WORK ITEM: Among the lines below, keep only those from the one containing "camera: 30 degrees left, 5 degrees up" through the one containing "(517, 113) = (265, 145): green cup -> none", and reproduce them exactly.

Segment Start: EXTRACTED INFORMATION

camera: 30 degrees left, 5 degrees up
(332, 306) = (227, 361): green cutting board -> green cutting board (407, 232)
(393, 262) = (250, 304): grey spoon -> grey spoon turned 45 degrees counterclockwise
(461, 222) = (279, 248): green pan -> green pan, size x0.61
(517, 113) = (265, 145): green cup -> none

Segment End: EXTRACTED INFORMATION
Segment Start: EXTRACTED INFORMATION

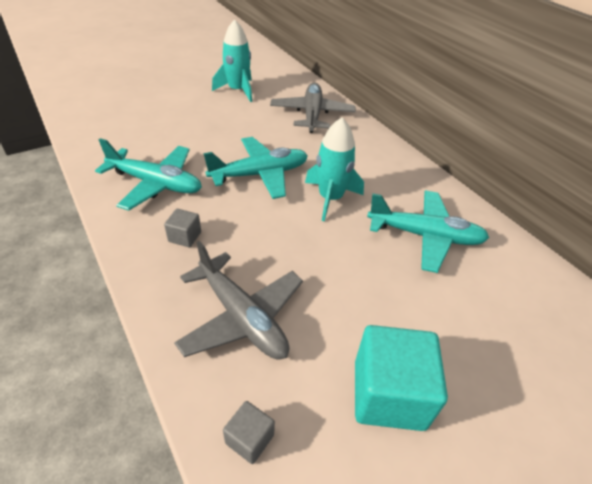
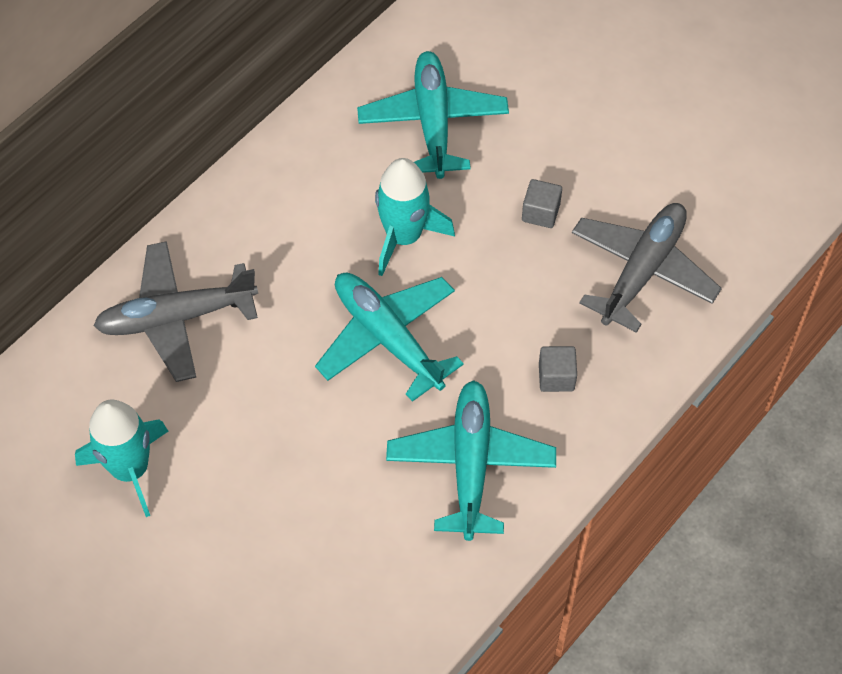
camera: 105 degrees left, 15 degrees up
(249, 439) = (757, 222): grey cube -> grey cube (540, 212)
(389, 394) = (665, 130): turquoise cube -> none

Segment End: EXTRACTED INFORMATION

RESULT BELOW:
camera: 30 degrees left, 5 degrees up
(332, 306) = (227, 361): green cutting board -> green cutting board (407, 232)
(393, 262) = (250, 304): grey spoon -> grey spoon turned 45 degrees counterclockwise
(461, 222) = (279, 248): green pan -> green pan, size x0.61
(517, 113) = (265, 145): green cup -> none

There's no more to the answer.